_INFORMATION SUPPLIED_
· · · · · · ·

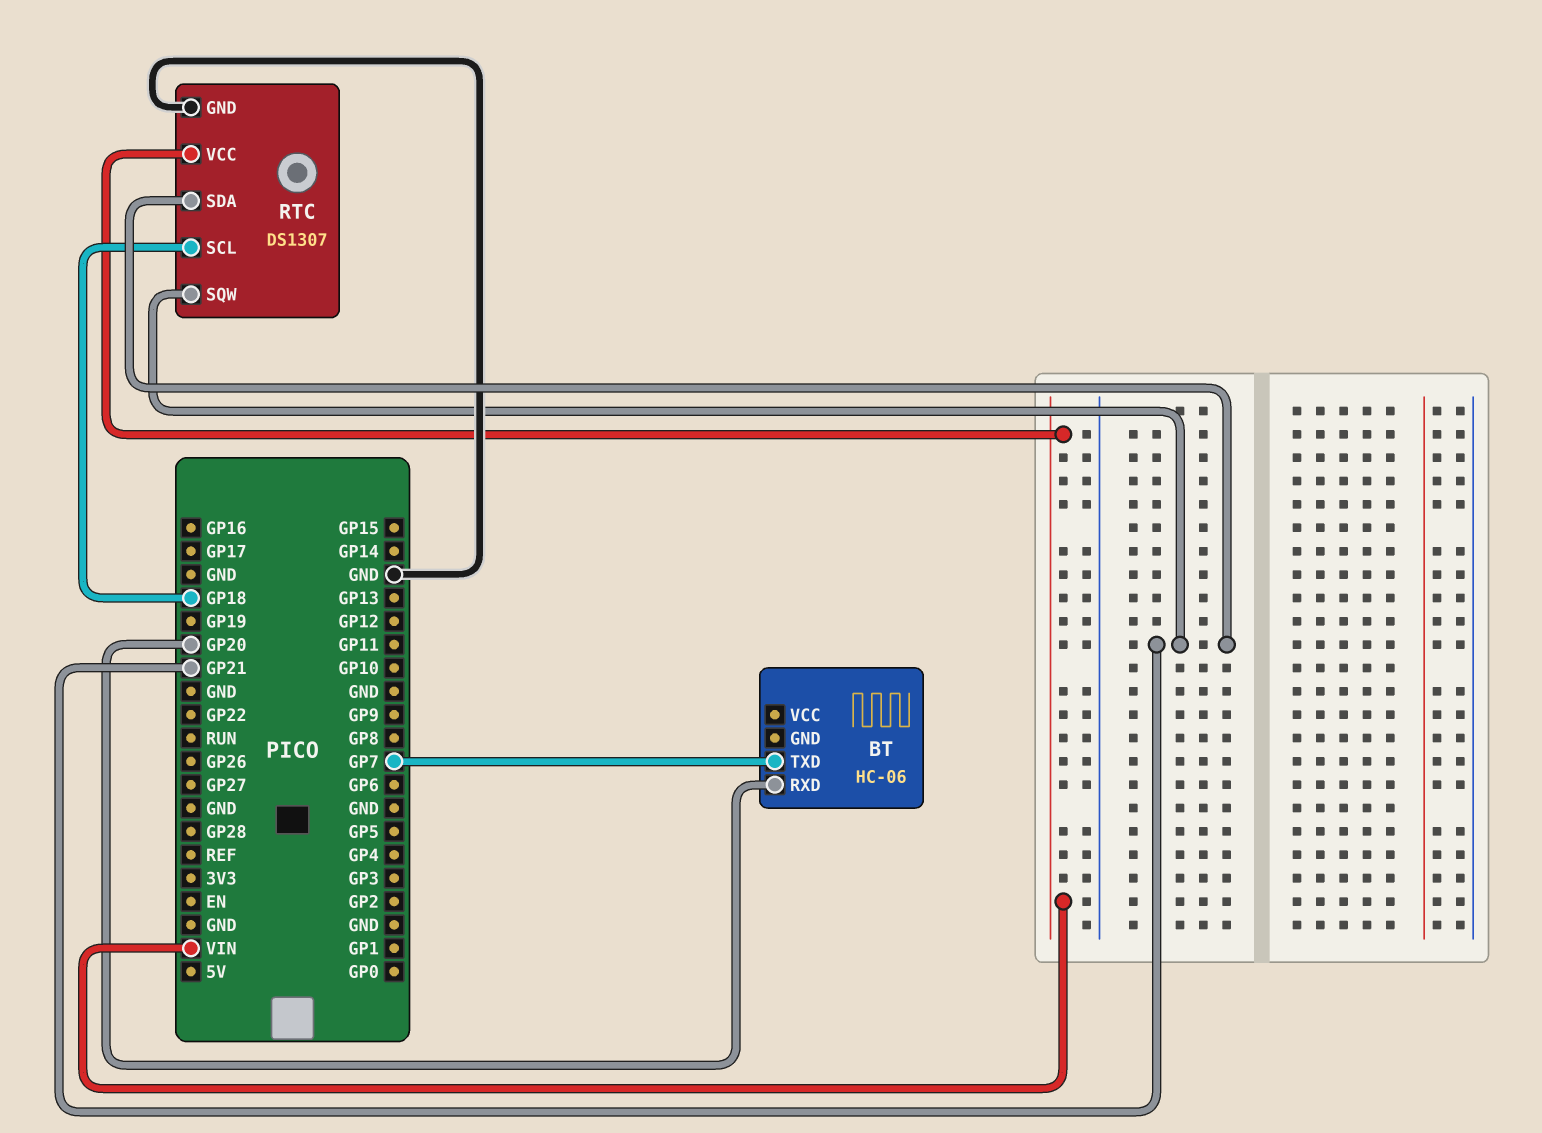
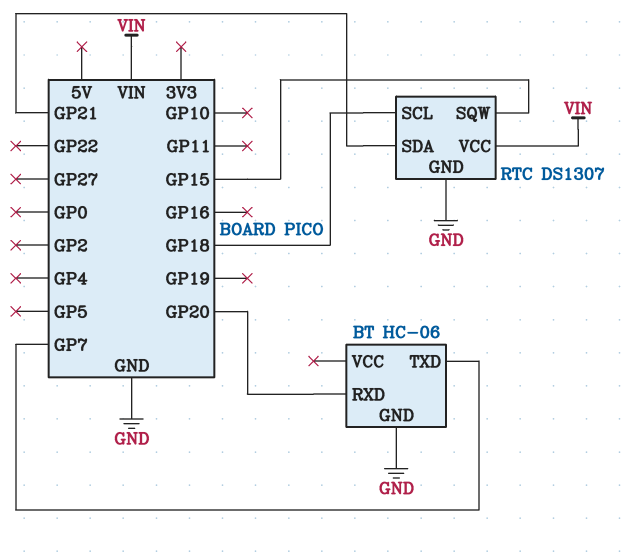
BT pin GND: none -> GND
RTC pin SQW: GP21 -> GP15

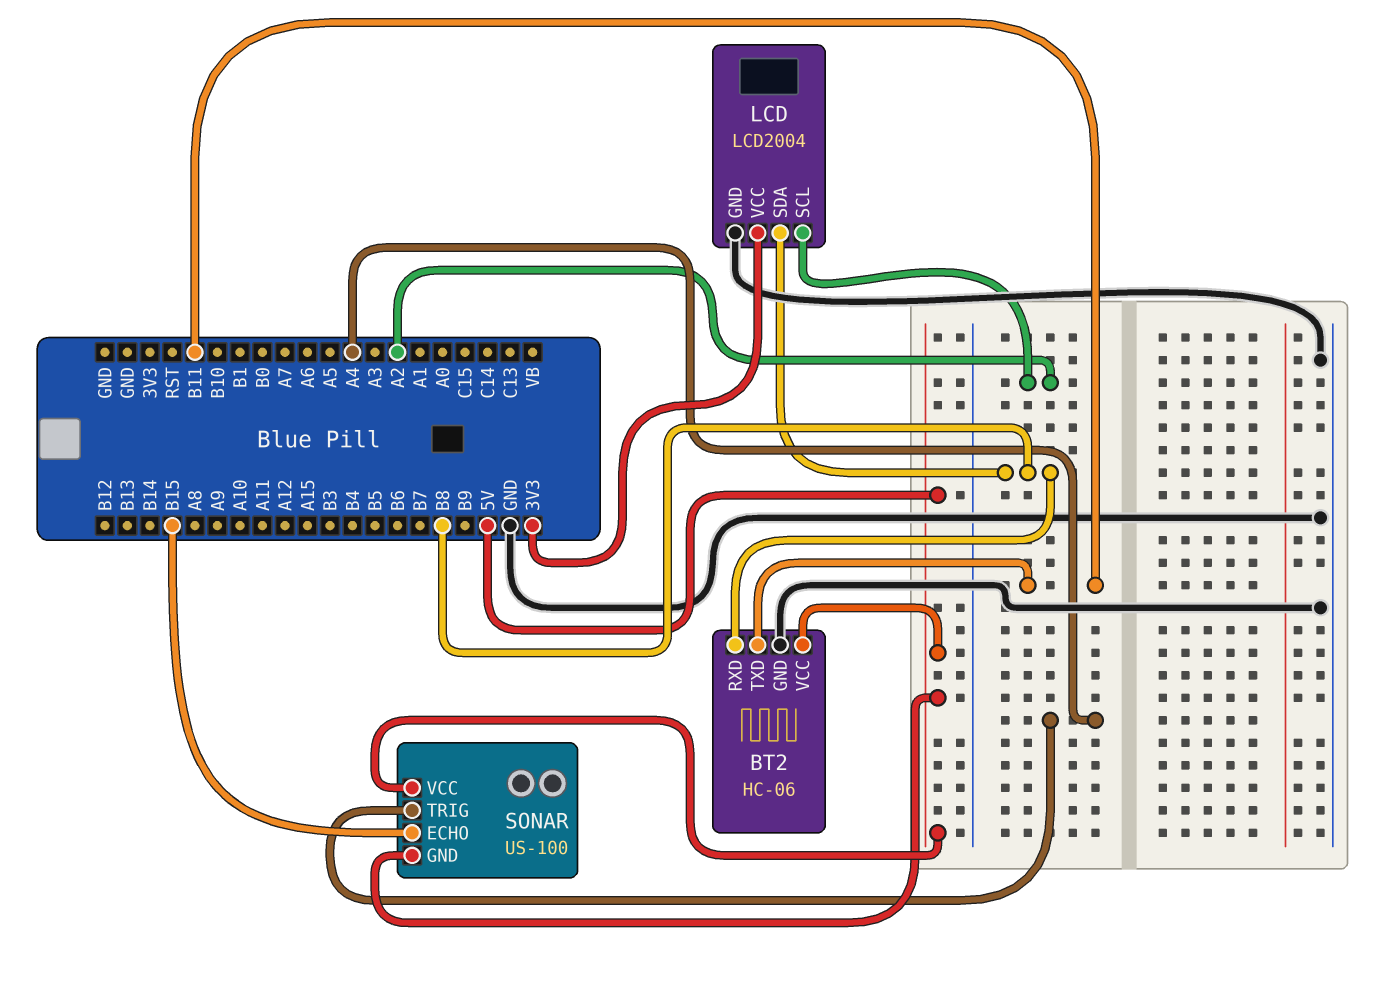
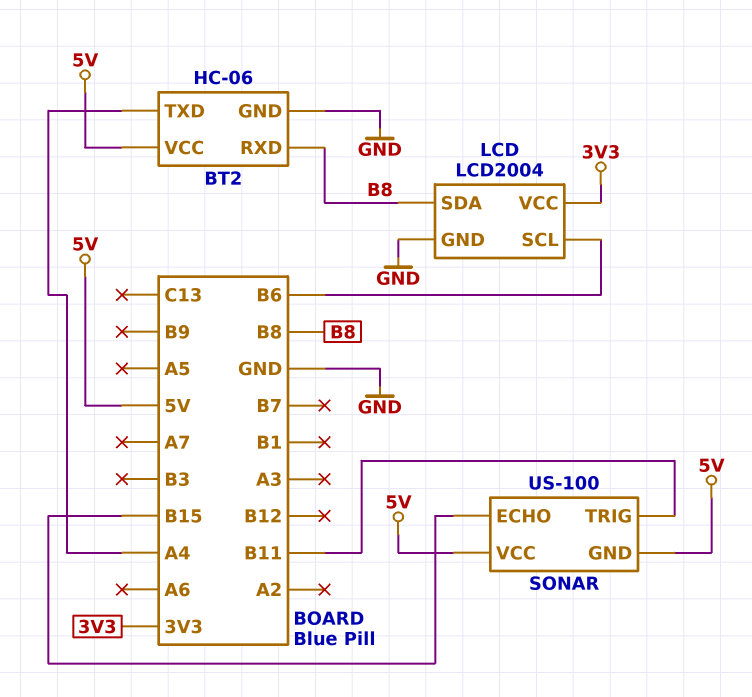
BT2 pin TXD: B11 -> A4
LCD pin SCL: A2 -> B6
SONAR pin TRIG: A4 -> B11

· · · · · · ·

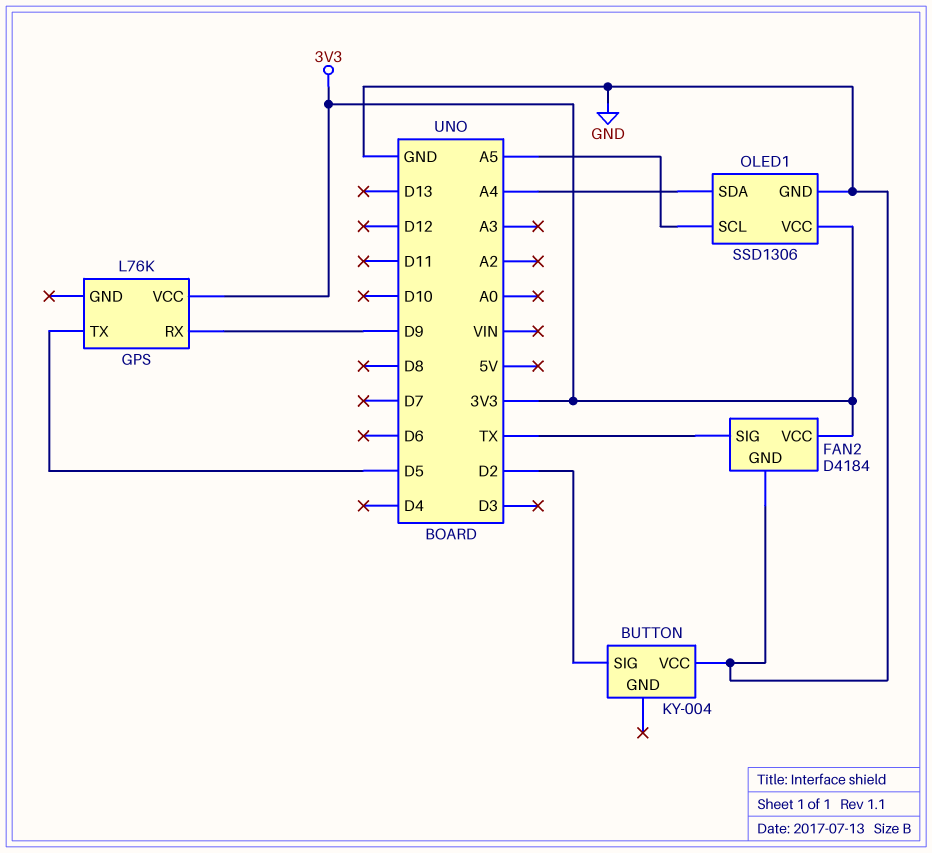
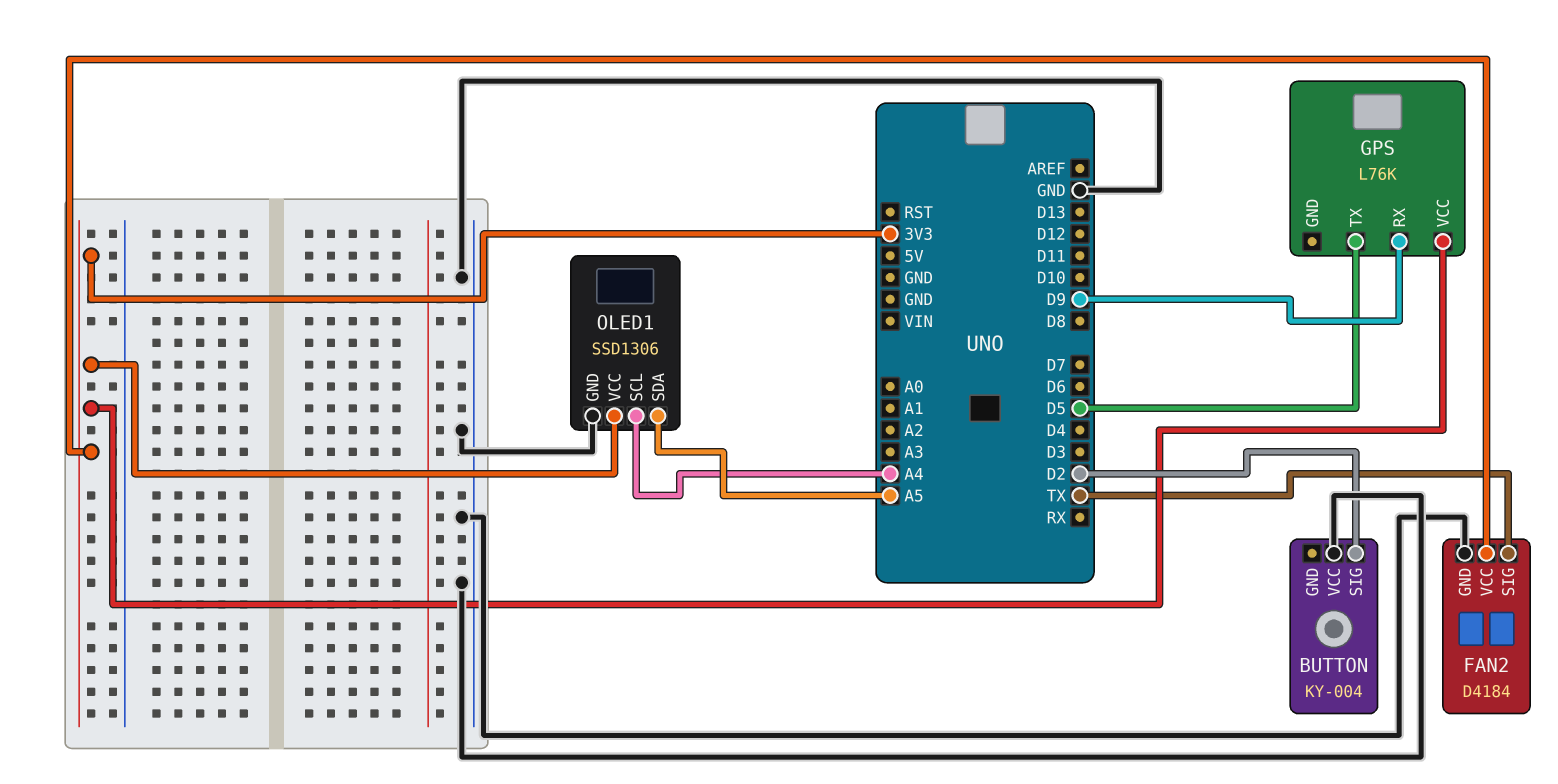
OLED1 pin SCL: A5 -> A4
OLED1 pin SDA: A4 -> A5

· · · · · · ·

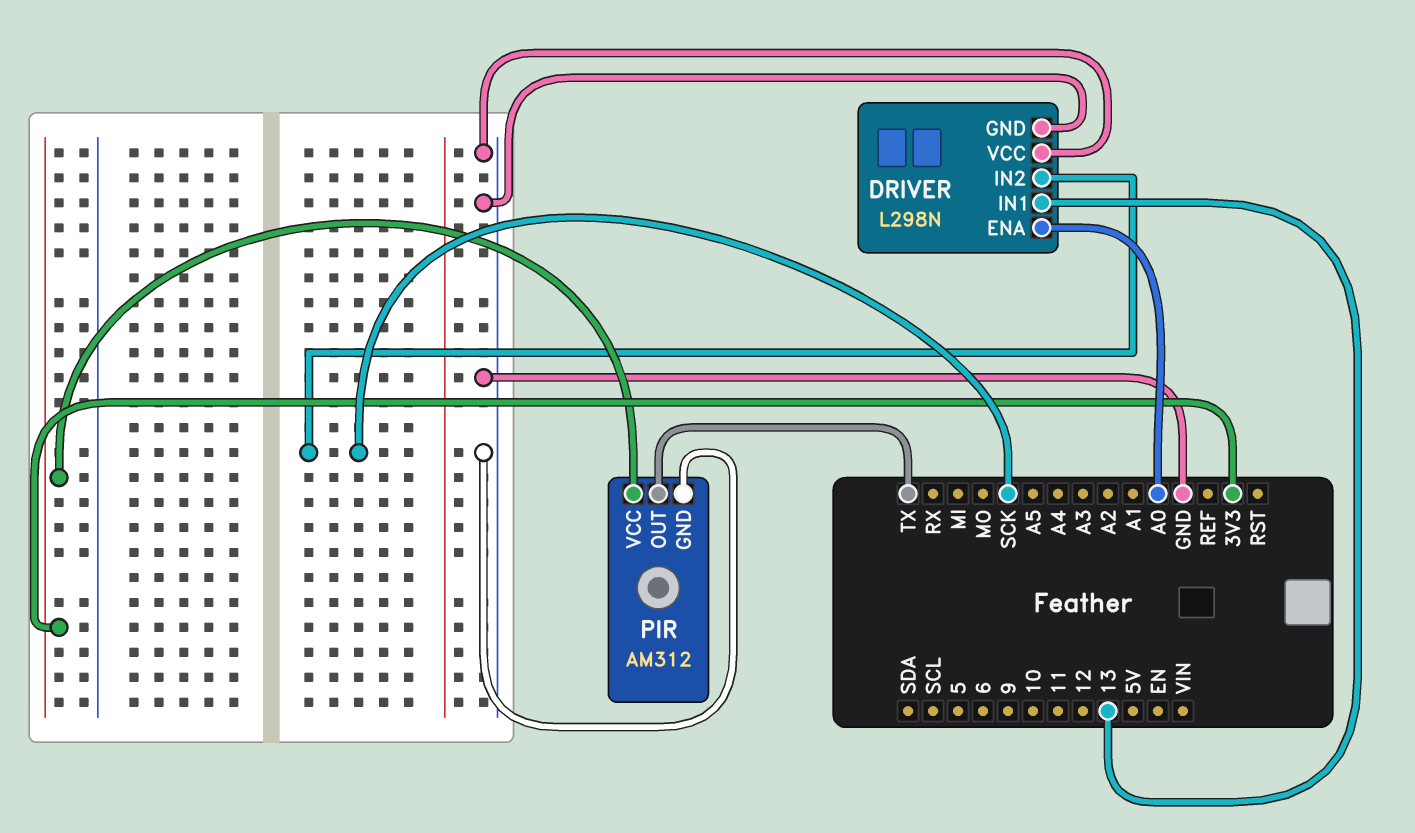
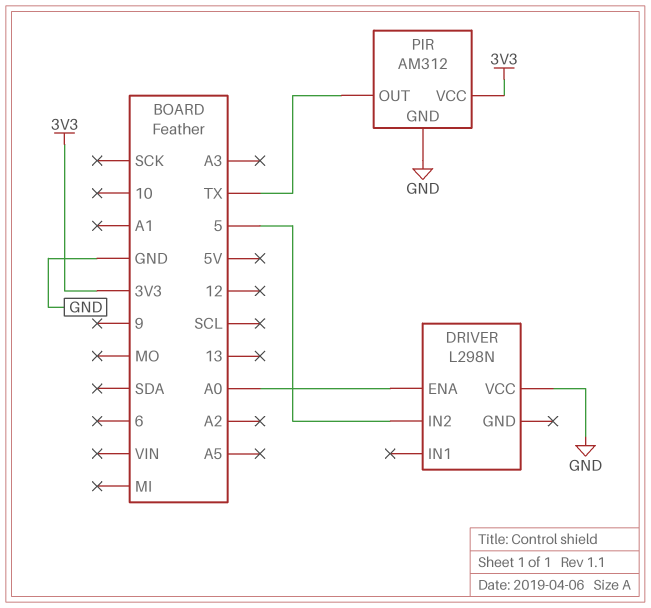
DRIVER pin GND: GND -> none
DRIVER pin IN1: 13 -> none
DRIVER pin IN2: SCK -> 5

· · · · · · ·

_WORK INSTRUCTIONS_
Your answer should consist of every line from the entries that holds "DRIVER".

_REPLY TO THE TASK_
DRIVER pin GND: GND -> none
DRIVER pin IN1: 13 -> none
DRIVER pin IN2: SCK -> 5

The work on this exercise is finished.